▶ [Task directions]:
Quote, word for word, only the lines running from the line with "ENC3 pin DT: 6 -> SCK" through the end of the listing. Leave out the pictures.

▶ [Data in this exercise]:
•••

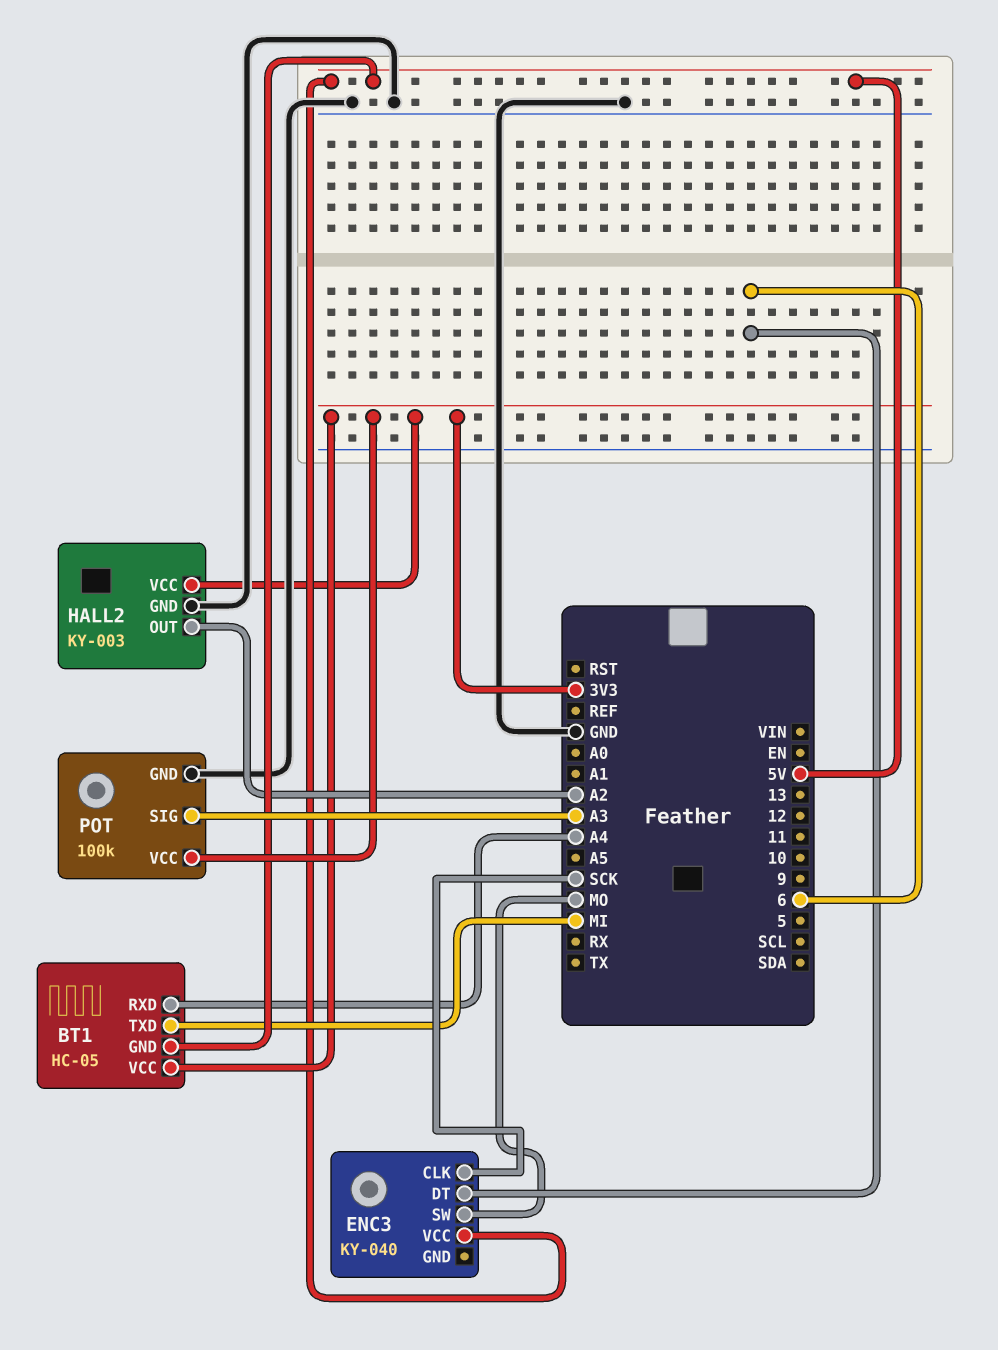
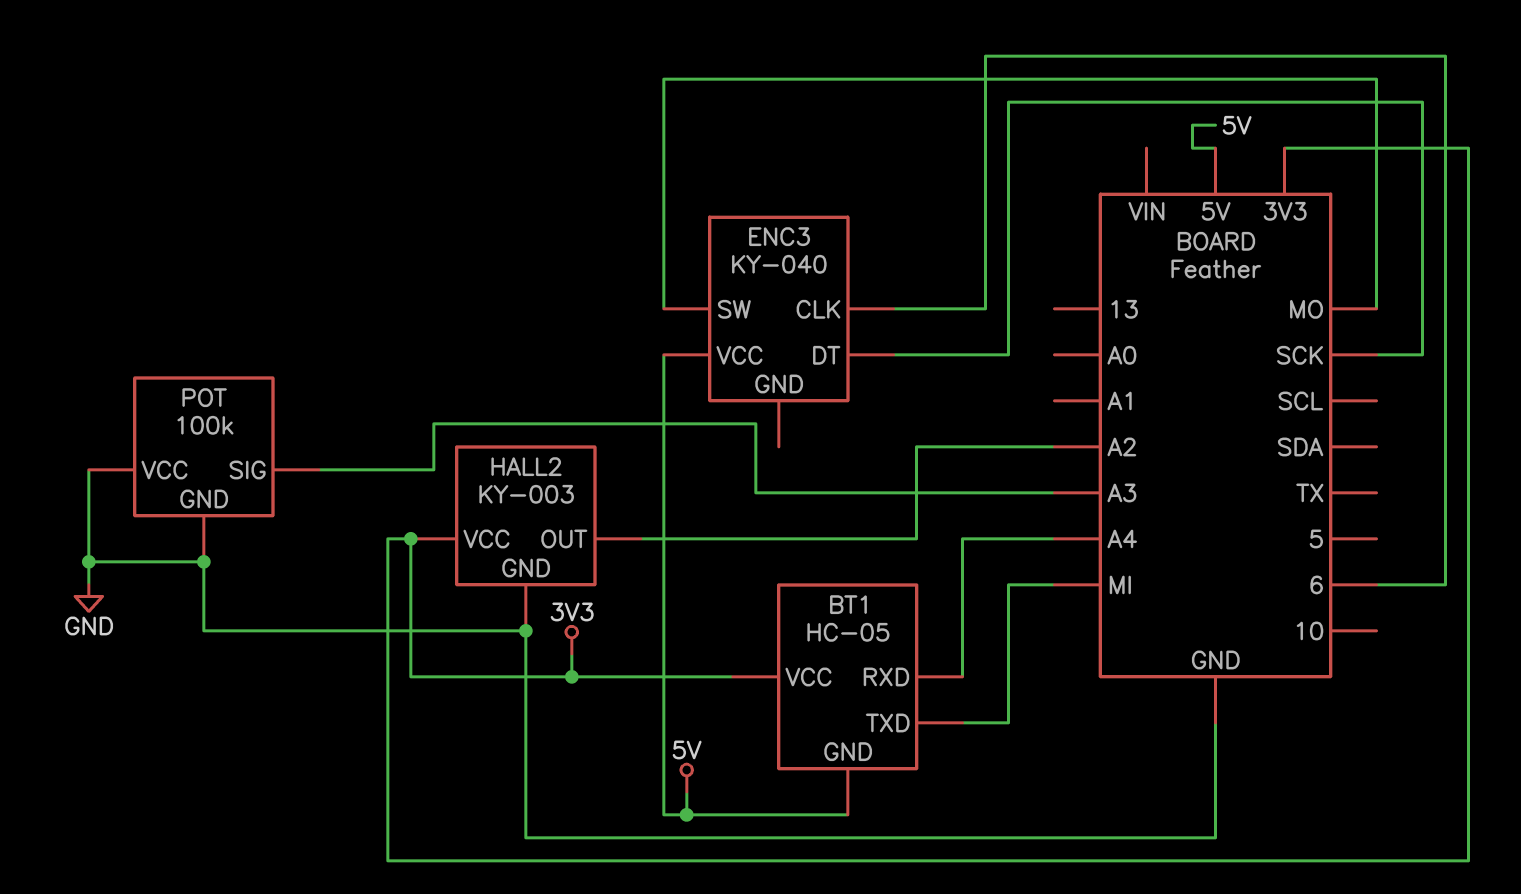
ENC3 pin CLK: SCK -> 6
ENC3 pin DT: 6 -> SCK
POT pin VCC: 3V3 -> GND

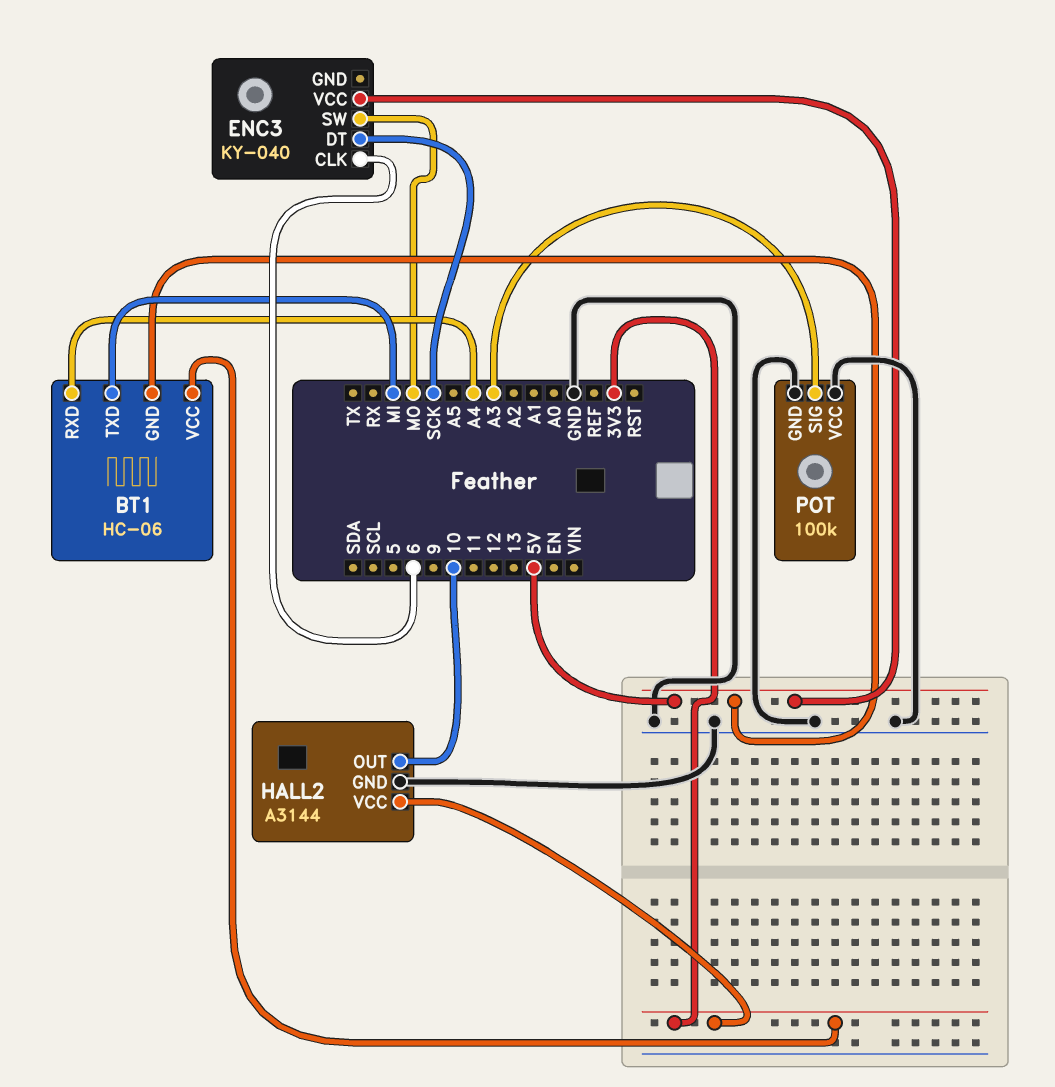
BT1: HC-05 -> HC-06
HALL2: KY-003 -> A3144
HALL2 pin OUT: A2 -> 10

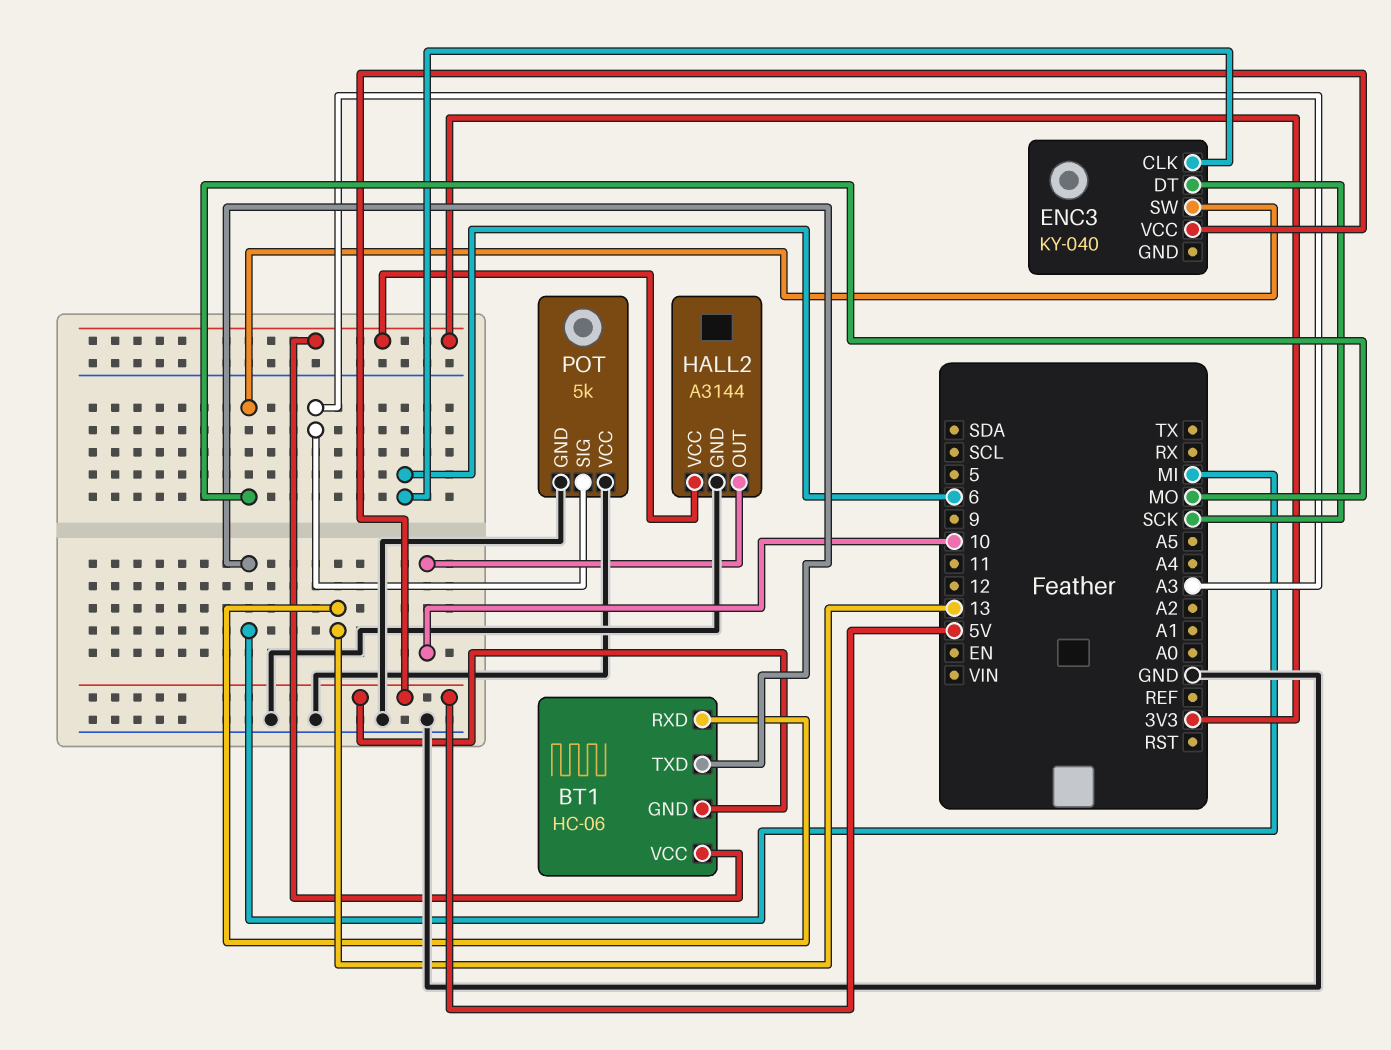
BT1 pin RXD: A4 -> 13
POT: 100k -> 5k

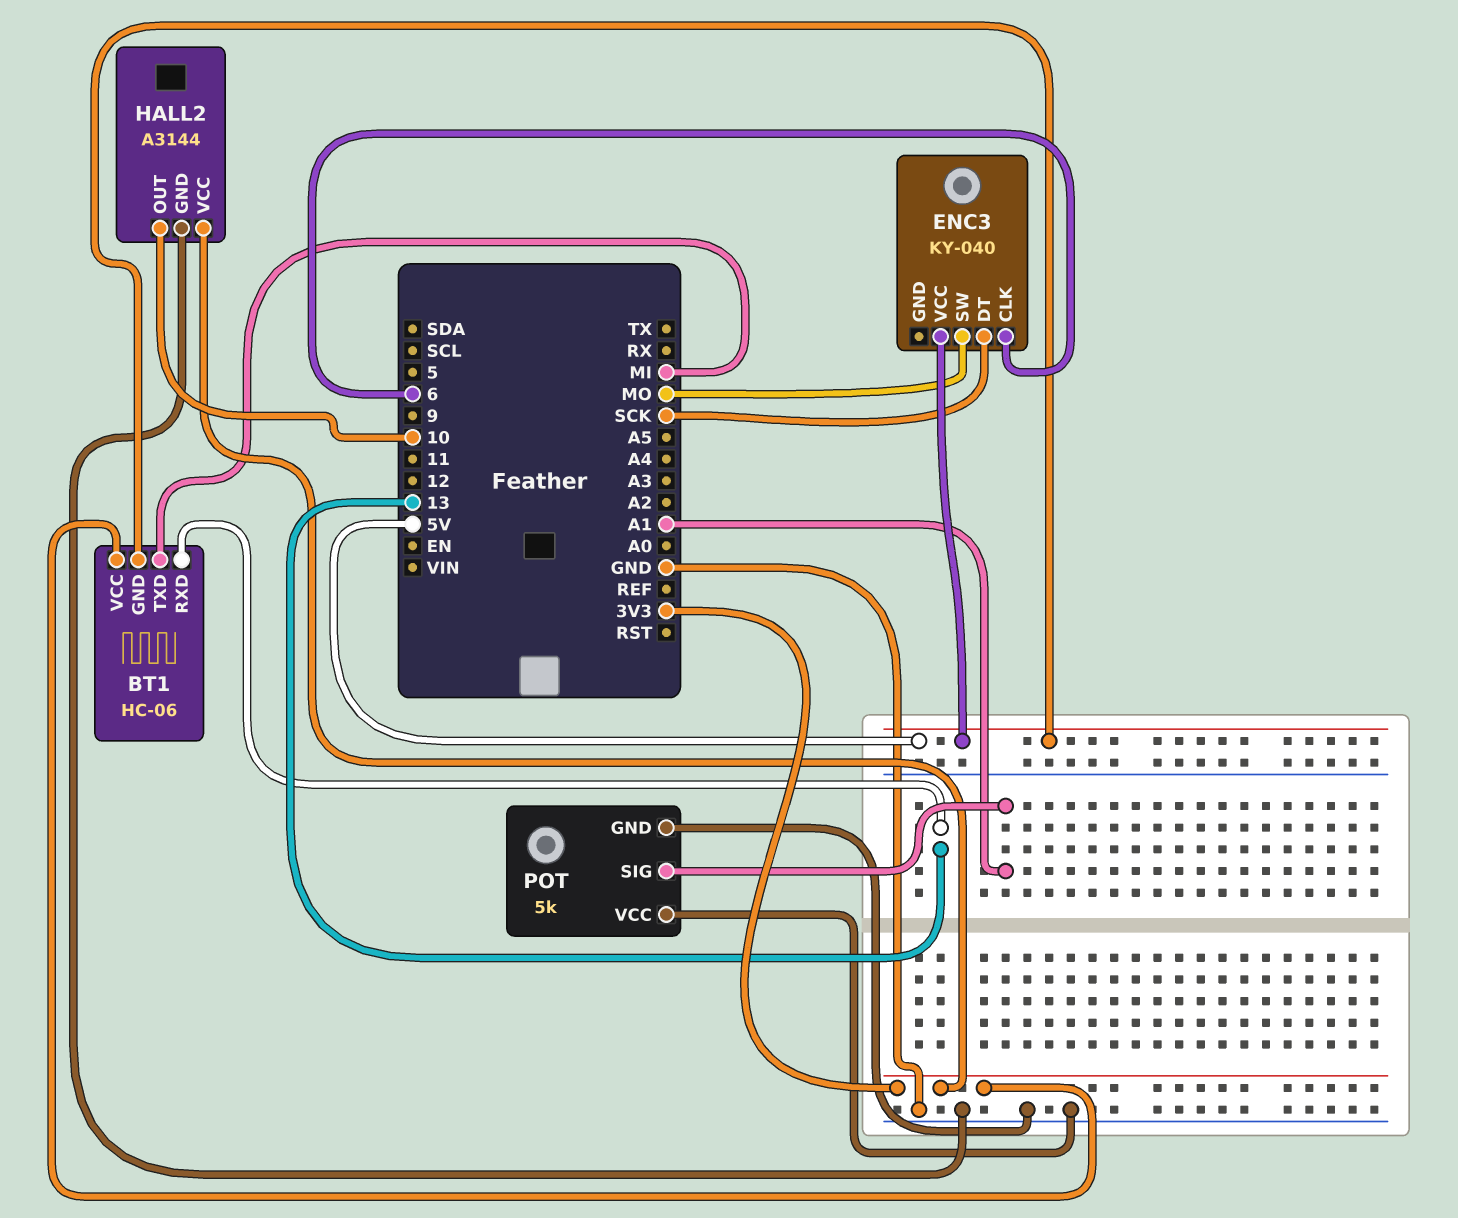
POT pin SIG: A3 -> A1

•••

▶ [Reply to the task]:
ENC3 pin DT: 6 -> SCK
POT pin VCC: 3V3 -> GND

BT1: HC-05 -> HC-06
HALL2: KY-003 -> A3144
HALL2 pin OUT: A2 -> 10

BT1 pin RXD: A4 -> 13
POT: 100k -> 5k

POT pin SIG: A3 -> A1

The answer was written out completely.